Material for this task:
________________________

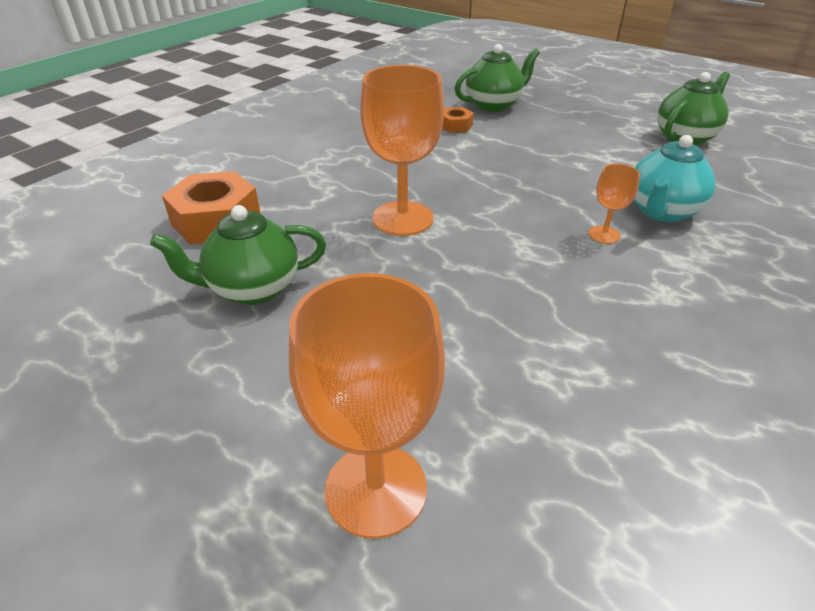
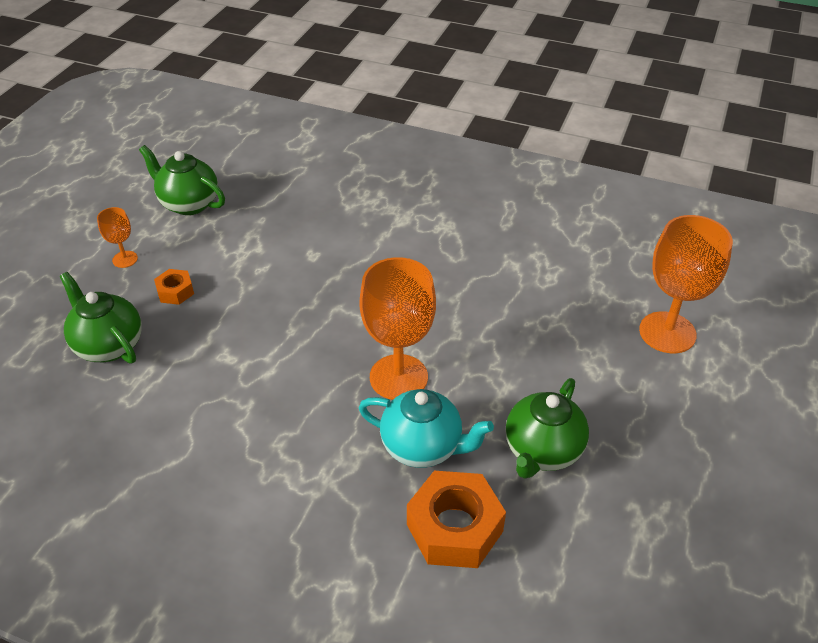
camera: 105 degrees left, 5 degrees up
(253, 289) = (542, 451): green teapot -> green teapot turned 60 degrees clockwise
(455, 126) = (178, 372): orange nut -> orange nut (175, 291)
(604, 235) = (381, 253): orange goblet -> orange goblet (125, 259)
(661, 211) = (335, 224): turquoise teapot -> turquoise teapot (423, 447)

________________________

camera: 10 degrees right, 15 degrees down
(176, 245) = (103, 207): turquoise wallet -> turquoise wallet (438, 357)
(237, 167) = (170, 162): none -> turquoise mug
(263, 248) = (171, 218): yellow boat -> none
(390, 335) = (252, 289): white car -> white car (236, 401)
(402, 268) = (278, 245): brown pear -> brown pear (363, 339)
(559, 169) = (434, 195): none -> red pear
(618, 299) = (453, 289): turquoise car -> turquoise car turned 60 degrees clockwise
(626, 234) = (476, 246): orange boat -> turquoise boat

________________________

What you should do: Your task for the entries above: copy exactly the span starting with the line with "camera: 105 degrees left, 5 degrees up" and going on through the line with "(661, 211) = (335, 224): turquoise", both lines included, and nothing else.

Expected answer:
camera: 105 degrees left, 5 degrees up
(253, 289) = (542, 451): green teapot -> green teapot turned 60 degrees clockwise
(455, 126) = (178, 372): orange nut -> orange nut (175, 291)
(604, 235) = (381, 253): orange goblet -> orange goblet (125, 259)
(661, 211) = (335, 224): turquoise teapot -> turquoise teapot (423, 447)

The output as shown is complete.